What is needed | Leave the images out, and otherwise write out each entry exactly.
________________
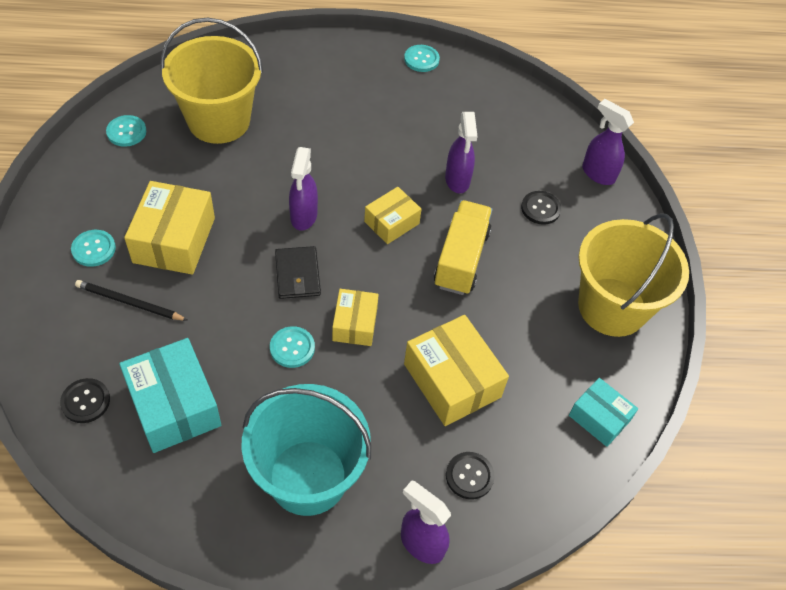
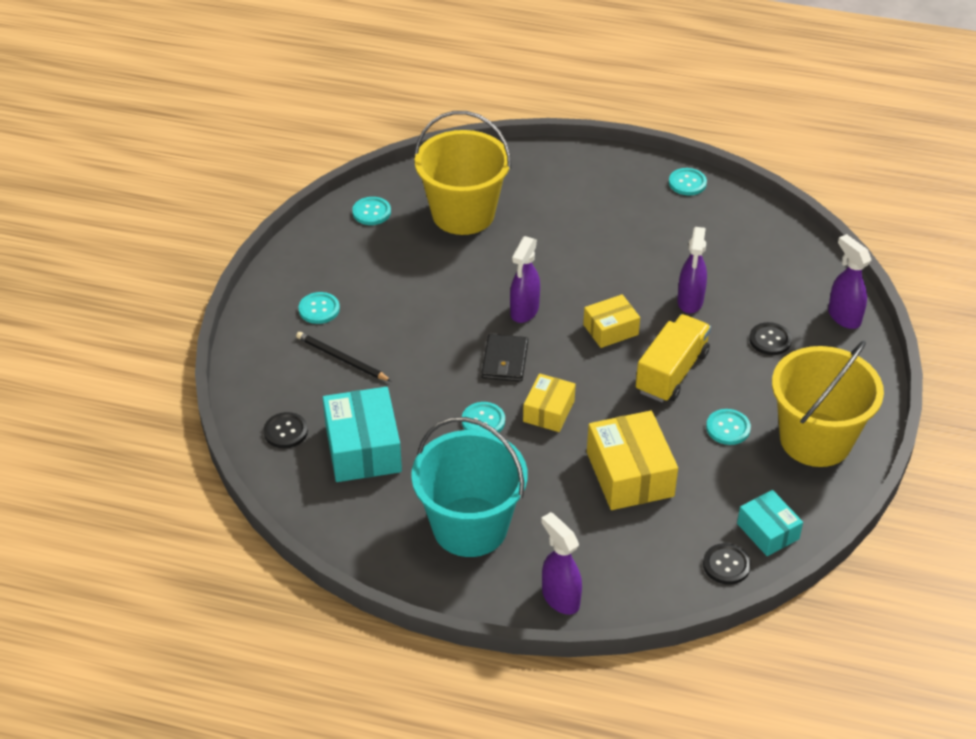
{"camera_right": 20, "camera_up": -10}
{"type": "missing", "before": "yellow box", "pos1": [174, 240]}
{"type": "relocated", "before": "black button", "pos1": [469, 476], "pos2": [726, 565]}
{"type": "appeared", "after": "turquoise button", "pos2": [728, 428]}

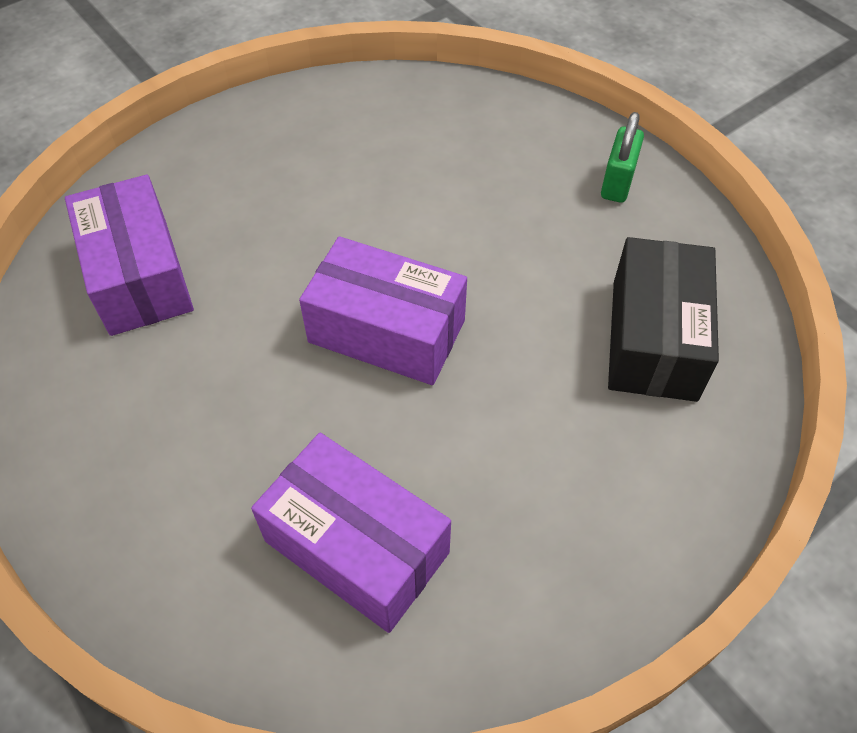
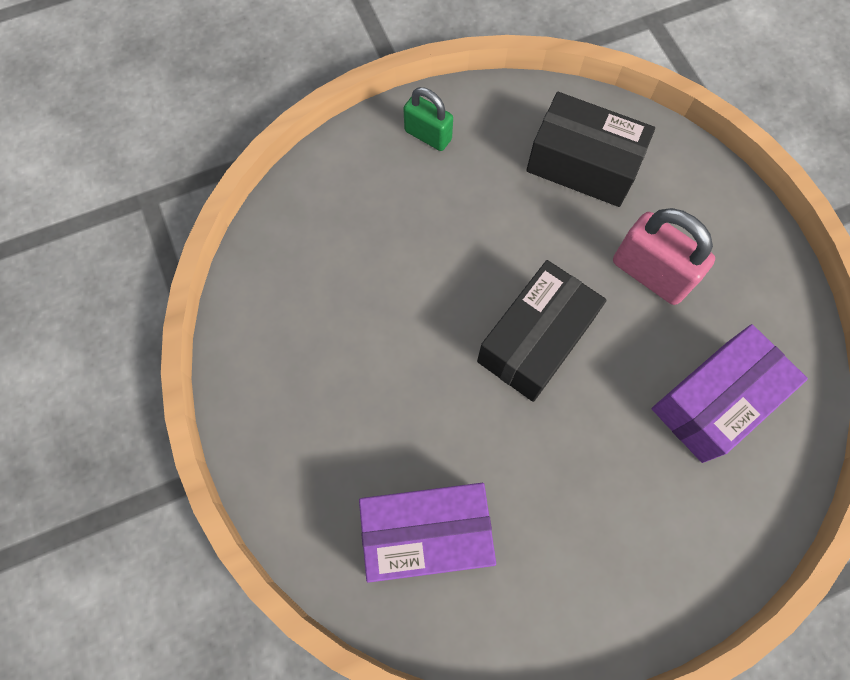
{"camera_right": -75, "camera_up": 15}
{"type": "colour", "before": "purple box", "after": "black box", "pos1": [387, 331], "pos2": [535, 340]}
{"type": "appeared", "after": "pink padlock", "pos2": [650, 273]}

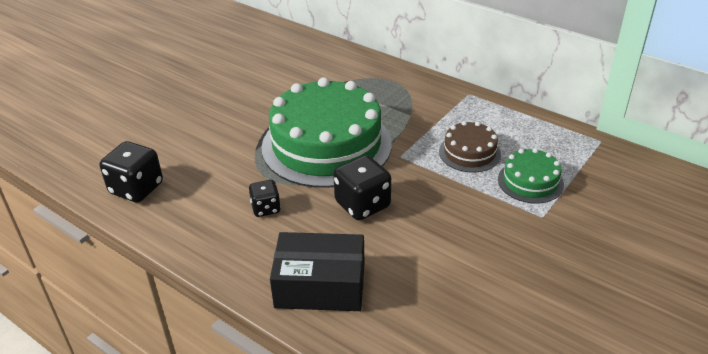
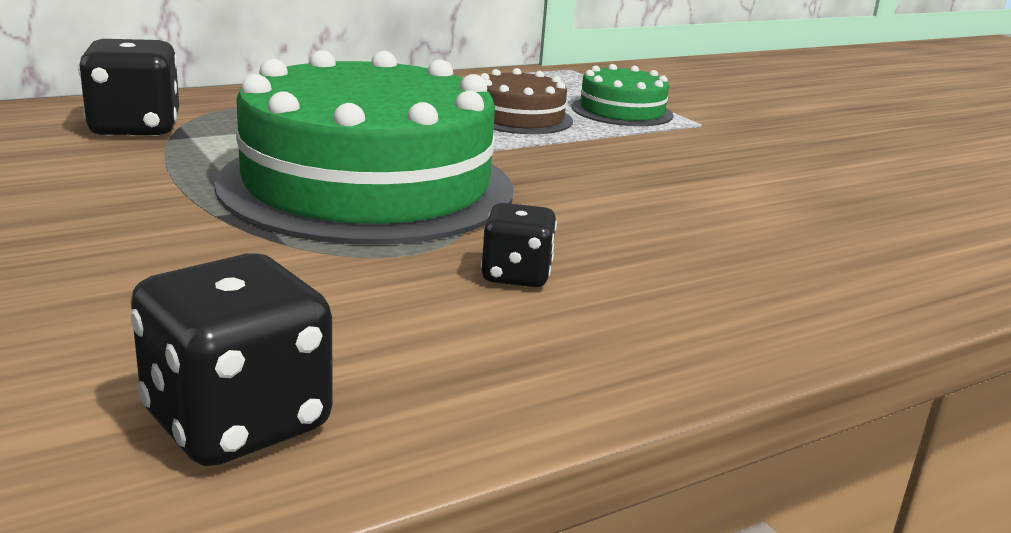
{"camera_right": -70, "camera_up": -15}
{"type": "relocated", "before": "black dice", "pos1": [362, 205], "pos2": [135, 128]}
{"type": "missing", "before": "black box", "pos1": [320, 285]}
________________
Response to the task |
{"camera_right": 20, "camera_up": -10}
{"type": "missing", "before": "yellow box", "pos1": [174, 240]}
{"type": "relocated", "before": "black button", "pos1": [469, 476], "pos2": [726, 565]}
{"type": "appeared", "after": "turquoise button", "pos2": [728, 428]}

{"camera_right": -75, "camera_up": 15}
{"type": "colour", "before": "purple box", "after": "black box", "pos1": [387, 331], "pos2": [535, 340]}
{"type": "appeared", "after": "pink padlock", "pos2": [650, 273]}

{"camera_right": -70, "camera_up": -15}
{"type": "relocated", "before": "black dice", "pos1": [362, 205], "pos2": [135, 128]}
{"type": "missing", "before": "black box", "pos1": [320, 285]}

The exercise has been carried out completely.